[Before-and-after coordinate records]

*-*-*

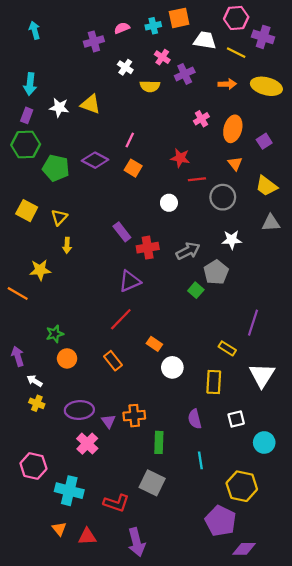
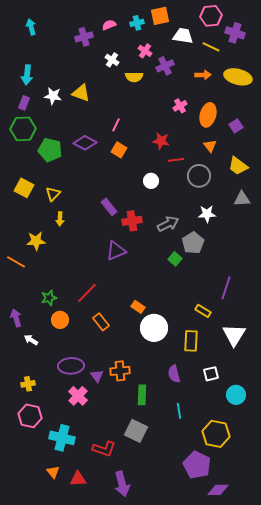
red line: (121, 319) -> (87, 293), moved
white circle: (172, 367) -> (154, 328), size x1.4
yellow cross: (37, 403) -> (28, 384), moved, turned -32

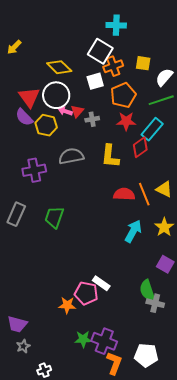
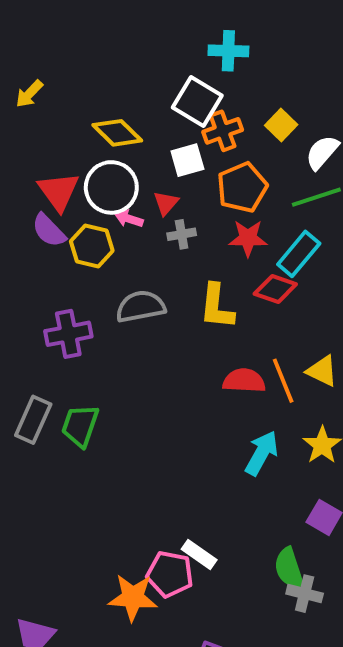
yellow square: (143, 63) -> (281, 125), turned 35
red triangle: (77, 111) -> (166, 203), moved
red diamond: (140, 147) -> (275, 289), turned 55
green trapezoid: (54, 217) -> (80, 426), moved
orange star: (67, 305) -> (133, 597), size x1.4

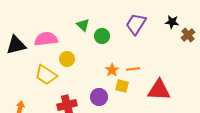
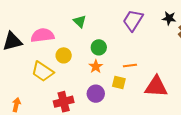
green circle: (102, 36) -> (99, 47), moved
orange star: (112, 70) -> (96, 67), moved

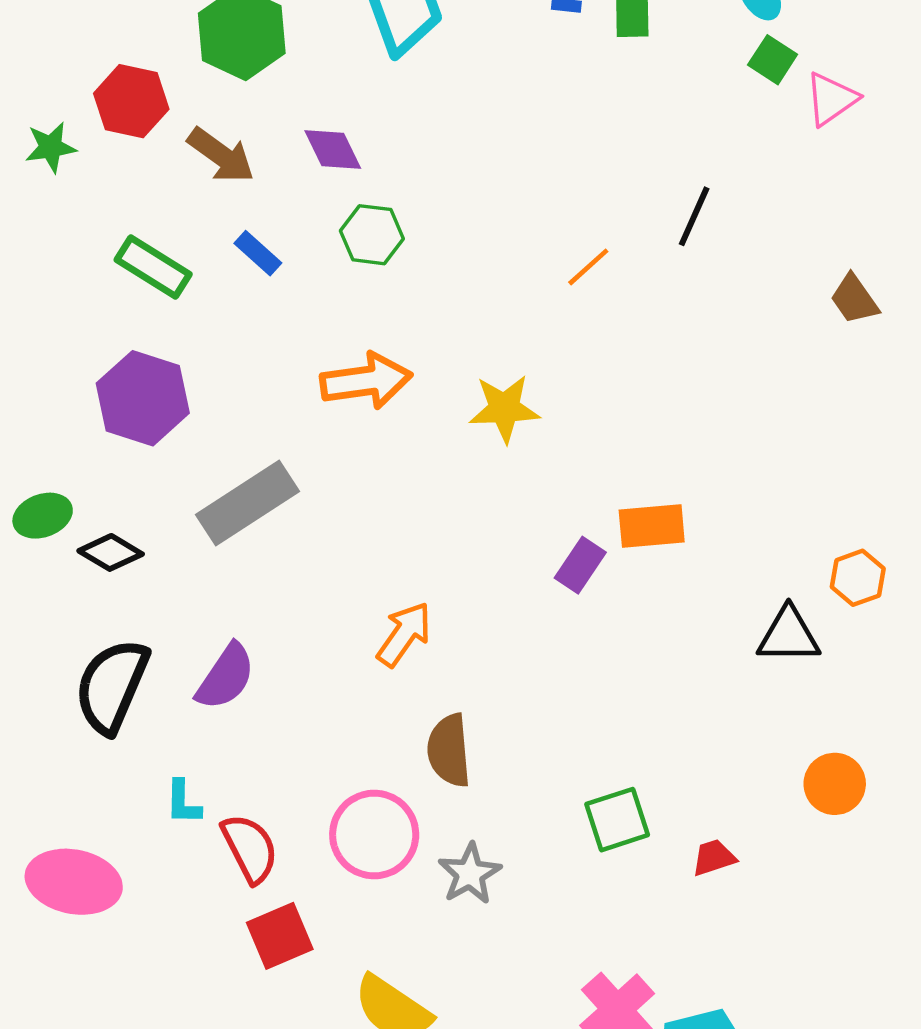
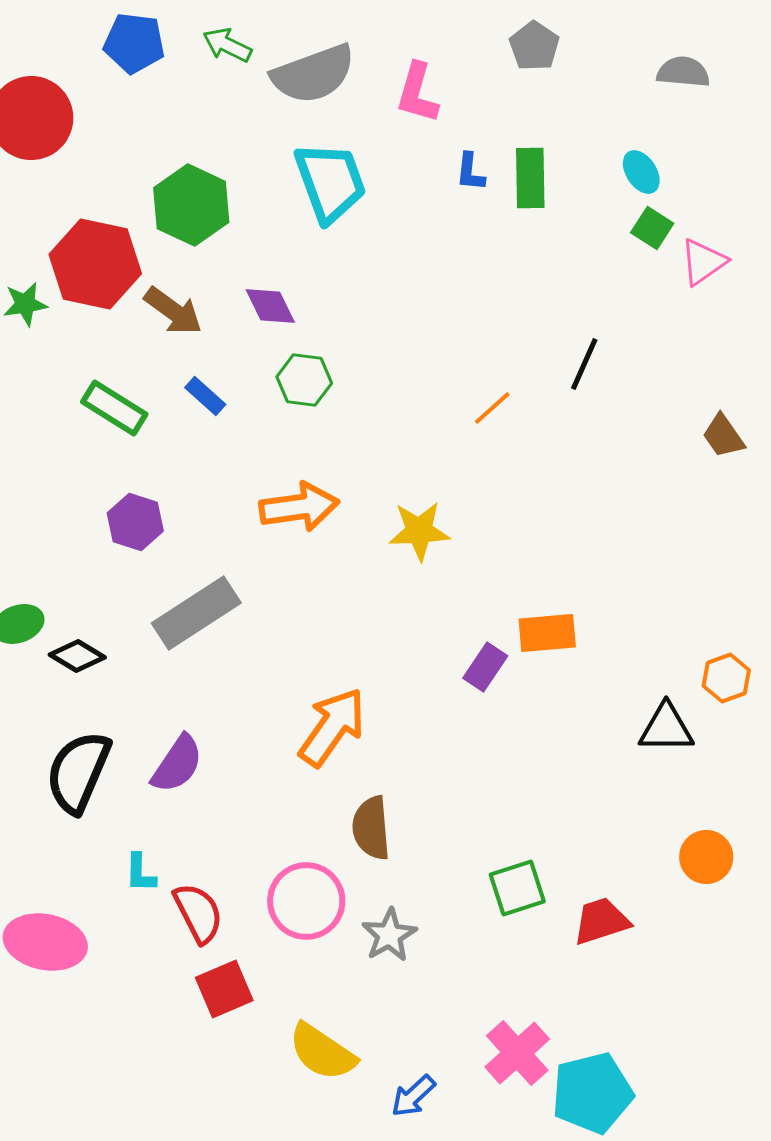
red hexagon: (131, 101) -> (95, 264), size x1.4
purple hexagon: (143, 398) -> (135, 522), moved, size x0.7
orange arrow: (404, 634) -> (332, 727), size x1.4
red trapezoid: (714, 858) -> (601, 921), size x1.5

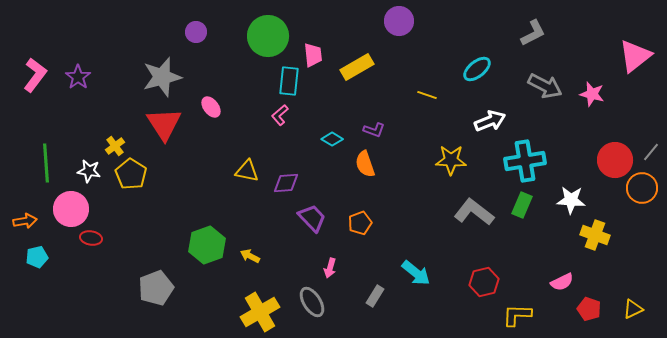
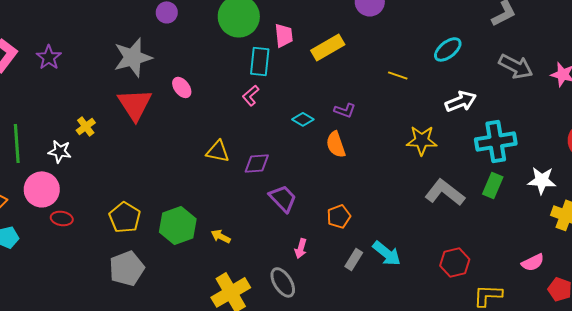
yellow pentagon: (131, 174) -> (125, 217), moved
orange pentagon: (360, 223) -> (339, 216), moved
gray rectangle: (375, 296) -> (354, 259), moved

*-*-*

## WHAT YOU SHOULD DO
Drop the pictures and reproduce the rest of the data above exactly.

## TASK OUTPUT
red line: (121, 319) -> (87, 293), moved
white circle: (172, 367) -> (154, 328), size x1.4
yellow cross: (37, 403) -> (28, 384), moved, turned -32

yellow square: (143, 63) -> (281, 125), turned 35
red triangle: (77, 111) -> (166, 203), moved
red diamond: (140, 147) -> (275, 289), turned 55
green trapezoid: (54, 217) -> (80, 426), moved
orange star: (67, 305) -> (133, 597), size x1.4

green circle: (102, 36) -> (99, 47), moved
orange star: (112, 70) -> (96, 67), moved

red hexagon: (131, 101) -> (95, 264), size x1.4
purple hexagon: (143, 398) -> (135, 522), moved, size x0.7
orange arrow: (404, 634) -> (332, 727), size x1.4
red trapezoid: (714, 858) -> (601, 921), size x1.5

yellow pentagon: (131, 174) -> (125, 217), moved
orange pentagon: (360, 223) -> (339, 216), moved
gray rectangle: (375, 296) -> (354, 259), moved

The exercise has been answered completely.